Exercise — Find where "C204: 680pF (GND, RESET)" appears in the entries below. That line and all lines after it, through the last, are to be duplicated exactly, with nothing else.

#####

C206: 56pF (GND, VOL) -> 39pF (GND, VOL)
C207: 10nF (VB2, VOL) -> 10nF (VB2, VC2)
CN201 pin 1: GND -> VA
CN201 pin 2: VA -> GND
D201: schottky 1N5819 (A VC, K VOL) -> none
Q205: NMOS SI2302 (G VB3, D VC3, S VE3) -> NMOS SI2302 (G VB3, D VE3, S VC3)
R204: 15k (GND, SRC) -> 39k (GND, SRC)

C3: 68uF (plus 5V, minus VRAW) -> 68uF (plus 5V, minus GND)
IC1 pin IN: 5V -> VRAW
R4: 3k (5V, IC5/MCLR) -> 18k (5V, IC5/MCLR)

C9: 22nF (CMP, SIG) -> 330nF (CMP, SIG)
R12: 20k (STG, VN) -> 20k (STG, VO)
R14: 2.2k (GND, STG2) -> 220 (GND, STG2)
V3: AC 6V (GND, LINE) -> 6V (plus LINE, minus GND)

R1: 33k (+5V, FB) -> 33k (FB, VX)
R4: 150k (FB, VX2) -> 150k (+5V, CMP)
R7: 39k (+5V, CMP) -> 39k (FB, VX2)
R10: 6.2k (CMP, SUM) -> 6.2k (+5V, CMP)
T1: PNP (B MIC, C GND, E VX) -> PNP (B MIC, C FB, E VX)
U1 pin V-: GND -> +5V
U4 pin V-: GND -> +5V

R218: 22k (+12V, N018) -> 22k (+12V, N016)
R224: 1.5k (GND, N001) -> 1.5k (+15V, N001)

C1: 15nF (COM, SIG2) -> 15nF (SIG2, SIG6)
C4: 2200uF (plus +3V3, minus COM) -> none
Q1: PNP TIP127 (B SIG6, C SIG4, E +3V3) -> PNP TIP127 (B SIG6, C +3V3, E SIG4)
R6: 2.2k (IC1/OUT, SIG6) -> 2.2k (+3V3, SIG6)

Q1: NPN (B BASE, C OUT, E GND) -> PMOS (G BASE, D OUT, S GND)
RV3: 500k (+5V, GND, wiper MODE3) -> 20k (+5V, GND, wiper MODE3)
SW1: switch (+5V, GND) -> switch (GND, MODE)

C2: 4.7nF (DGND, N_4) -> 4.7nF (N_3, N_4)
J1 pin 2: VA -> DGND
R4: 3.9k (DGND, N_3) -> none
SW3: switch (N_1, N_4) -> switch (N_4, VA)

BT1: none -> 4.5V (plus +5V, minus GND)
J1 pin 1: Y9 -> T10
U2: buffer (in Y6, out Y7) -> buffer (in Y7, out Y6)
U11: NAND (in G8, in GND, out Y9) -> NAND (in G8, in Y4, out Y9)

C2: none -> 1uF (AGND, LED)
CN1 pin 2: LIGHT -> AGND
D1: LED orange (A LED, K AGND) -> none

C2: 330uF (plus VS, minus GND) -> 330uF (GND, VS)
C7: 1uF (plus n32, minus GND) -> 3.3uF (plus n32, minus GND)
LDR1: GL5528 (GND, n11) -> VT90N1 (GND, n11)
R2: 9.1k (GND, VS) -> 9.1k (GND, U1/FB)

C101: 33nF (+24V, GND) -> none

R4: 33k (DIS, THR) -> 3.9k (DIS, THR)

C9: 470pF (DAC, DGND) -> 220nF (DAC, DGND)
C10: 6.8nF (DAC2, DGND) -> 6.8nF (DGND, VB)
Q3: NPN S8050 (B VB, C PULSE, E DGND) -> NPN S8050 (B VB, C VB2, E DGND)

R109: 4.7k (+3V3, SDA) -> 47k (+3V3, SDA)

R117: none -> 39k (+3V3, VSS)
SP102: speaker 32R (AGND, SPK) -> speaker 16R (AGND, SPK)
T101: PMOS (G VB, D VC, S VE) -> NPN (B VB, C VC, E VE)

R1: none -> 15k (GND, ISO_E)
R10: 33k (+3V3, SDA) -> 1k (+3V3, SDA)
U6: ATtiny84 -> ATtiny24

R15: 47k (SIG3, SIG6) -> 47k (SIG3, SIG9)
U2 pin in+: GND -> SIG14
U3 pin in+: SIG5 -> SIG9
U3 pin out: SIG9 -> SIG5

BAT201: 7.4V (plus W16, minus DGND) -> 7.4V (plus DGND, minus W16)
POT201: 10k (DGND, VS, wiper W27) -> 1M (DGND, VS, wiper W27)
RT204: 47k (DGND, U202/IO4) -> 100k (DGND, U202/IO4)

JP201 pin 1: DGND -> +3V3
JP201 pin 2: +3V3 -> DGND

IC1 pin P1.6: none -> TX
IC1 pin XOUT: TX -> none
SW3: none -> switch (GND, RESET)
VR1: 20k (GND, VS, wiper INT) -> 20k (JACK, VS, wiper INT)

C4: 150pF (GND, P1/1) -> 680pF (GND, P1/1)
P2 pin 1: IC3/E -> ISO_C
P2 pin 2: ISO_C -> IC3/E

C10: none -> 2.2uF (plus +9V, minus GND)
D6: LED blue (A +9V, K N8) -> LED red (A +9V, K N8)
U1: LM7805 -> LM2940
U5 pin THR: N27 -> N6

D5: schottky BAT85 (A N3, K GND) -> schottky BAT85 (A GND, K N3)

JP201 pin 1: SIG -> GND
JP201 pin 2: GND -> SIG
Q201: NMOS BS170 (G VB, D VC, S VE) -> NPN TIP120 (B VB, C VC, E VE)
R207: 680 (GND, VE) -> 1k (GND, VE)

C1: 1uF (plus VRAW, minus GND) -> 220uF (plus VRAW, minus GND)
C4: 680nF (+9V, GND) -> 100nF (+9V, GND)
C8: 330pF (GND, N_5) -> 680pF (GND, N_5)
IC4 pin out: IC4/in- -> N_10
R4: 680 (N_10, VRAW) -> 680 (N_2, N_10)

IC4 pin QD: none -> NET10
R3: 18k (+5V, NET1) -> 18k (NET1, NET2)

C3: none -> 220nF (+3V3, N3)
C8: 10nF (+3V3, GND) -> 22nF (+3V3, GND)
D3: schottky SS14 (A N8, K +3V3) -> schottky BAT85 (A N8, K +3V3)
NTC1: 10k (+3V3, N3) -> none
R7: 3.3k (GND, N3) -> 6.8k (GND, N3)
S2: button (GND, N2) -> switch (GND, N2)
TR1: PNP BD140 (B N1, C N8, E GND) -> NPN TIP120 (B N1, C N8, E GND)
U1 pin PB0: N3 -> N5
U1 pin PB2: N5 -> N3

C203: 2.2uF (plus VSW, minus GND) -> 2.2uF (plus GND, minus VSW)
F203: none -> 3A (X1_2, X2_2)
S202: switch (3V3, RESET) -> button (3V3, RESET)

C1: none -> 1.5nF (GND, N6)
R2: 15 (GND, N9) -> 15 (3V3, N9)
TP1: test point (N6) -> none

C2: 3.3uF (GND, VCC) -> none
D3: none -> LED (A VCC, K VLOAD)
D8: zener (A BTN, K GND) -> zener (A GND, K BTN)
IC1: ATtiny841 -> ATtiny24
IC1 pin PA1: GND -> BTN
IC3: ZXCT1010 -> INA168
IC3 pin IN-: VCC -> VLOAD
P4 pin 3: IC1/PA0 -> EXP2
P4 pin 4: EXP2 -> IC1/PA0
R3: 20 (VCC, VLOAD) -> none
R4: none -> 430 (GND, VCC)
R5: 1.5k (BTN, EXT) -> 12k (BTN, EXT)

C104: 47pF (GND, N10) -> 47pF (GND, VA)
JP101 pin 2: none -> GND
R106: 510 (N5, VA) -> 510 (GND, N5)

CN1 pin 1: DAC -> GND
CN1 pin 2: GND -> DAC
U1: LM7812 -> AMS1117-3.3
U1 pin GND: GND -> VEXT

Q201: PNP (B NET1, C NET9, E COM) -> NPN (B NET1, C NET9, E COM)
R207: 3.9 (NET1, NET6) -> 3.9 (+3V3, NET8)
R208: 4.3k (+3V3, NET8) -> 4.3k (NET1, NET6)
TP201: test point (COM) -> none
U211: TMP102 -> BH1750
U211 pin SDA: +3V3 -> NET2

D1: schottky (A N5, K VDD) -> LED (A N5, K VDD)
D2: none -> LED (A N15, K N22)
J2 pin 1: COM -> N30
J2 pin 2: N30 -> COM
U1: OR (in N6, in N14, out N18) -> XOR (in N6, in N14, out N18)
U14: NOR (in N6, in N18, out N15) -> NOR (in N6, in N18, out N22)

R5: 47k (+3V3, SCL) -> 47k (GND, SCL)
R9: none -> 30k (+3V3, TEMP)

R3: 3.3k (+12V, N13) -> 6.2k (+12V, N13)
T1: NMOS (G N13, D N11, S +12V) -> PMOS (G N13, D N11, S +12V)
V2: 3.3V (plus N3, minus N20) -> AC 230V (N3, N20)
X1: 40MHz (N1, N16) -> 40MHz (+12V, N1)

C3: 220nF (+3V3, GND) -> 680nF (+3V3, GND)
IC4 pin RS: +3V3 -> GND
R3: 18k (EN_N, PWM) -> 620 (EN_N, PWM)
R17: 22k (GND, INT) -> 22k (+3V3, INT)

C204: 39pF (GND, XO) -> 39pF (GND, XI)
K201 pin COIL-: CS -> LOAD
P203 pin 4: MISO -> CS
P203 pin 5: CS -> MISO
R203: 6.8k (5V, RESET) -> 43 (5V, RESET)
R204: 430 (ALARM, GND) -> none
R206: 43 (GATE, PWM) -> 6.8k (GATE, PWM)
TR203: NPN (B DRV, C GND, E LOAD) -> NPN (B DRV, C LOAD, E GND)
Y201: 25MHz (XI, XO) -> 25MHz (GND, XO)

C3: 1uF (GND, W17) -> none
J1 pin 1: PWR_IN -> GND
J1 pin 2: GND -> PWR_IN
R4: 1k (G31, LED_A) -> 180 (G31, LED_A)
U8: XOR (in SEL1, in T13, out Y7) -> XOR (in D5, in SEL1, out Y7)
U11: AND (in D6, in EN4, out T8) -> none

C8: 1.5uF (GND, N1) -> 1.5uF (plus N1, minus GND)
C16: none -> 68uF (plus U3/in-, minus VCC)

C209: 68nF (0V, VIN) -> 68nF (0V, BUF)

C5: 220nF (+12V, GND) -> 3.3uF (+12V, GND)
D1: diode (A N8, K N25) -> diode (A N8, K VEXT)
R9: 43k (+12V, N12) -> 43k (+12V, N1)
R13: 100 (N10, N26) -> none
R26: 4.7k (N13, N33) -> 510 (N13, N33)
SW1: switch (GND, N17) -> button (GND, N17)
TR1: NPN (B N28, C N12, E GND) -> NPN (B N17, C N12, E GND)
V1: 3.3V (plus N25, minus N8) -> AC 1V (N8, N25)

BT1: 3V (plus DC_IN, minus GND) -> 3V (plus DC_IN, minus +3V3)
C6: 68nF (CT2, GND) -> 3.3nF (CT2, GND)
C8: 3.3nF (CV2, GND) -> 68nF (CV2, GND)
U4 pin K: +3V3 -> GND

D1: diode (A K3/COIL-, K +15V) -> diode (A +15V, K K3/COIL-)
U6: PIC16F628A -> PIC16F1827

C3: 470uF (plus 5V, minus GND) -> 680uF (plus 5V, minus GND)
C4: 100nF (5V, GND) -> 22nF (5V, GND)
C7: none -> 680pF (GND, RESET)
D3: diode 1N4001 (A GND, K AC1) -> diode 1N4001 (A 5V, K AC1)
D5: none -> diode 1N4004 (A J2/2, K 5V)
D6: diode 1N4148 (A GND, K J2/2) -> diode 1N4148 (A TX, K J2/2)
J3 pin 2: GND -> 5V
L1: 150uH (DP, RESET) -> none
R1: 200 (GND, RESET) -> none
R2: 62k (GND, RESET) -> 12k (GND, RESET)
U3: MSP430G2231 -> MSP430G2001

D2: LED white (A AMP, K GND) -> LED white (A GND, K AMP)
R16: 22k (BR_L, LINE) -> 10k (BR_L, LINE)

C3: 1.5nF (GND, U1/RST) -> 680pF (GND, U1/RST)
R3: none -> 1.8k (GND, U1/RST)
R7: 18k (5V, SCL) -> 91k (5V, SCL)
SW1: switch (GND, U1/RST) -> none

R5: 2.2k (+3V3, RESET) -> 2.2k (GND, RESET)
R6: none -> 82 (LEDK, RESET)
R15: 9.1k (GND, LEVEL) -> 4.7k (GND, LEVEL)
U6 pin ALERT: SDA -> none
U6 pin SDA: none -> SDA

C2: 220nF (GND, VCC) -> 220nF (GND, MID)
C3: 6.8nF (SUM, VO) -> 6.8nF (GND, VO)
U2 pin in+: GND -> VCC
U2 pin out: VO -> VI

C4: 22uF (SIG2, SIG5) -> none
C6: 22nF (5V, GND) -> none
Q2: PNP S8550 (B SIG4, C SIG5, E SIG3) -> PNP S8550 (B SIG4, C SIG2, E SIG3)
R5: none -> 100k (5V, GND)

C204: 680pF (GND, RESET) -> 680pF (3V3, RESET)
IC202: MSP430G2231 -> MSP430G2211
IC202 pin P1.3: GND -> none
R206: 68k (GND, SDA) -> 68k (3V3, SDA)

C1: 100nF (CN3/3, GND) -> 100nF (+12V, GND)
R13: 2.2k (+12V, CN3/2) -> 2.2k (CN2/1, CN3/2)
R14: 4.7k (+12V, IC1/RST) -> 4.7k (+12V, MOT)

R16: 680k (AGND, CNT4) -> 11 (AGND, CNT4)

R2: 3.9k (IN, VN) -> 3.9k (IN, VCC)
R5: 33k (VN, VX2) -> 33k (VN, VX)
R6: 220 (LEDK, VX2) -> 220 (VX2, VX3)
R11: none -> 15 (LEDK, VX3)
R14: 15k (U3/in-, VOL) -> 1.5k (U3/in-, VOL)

#####

Answer to this problem —
C204: 680pF (GND, RESET) -> 680pF (3V3, RESET)
IC202: MSP430G2231 -> MSP430G2211
IC202 pin P1.3: GND -> none
R206: 68k (GND, SDA) -> 68k (3V3, SDA)

C1: 100nF (CN3/3, GND) -> 100nF (+12V, GND)
R13: 2.2k (+12V, CN3/2) -> 2.2k (CN2/1, CN3/2)
R14: 4.7k (+12V, IC1/RST) -> 4.7k (+12V, MOT)

R16: 680k (AGND, CNT4) -> 11 (AGND, CNT4)

R2: 3.9k (IN, VN) -> 3.9k (IN, VCC)
R5: 33k (VN, VX2) -> 33k (VN, VX)
R6: 220 (LEDK, VX2) -> 220 (VX2, VX3)
R11: none -> 15 (LEDK, VX3)
R14: 15k (U3/in-, VOL) -> 1.5k (U3/in-, VOL)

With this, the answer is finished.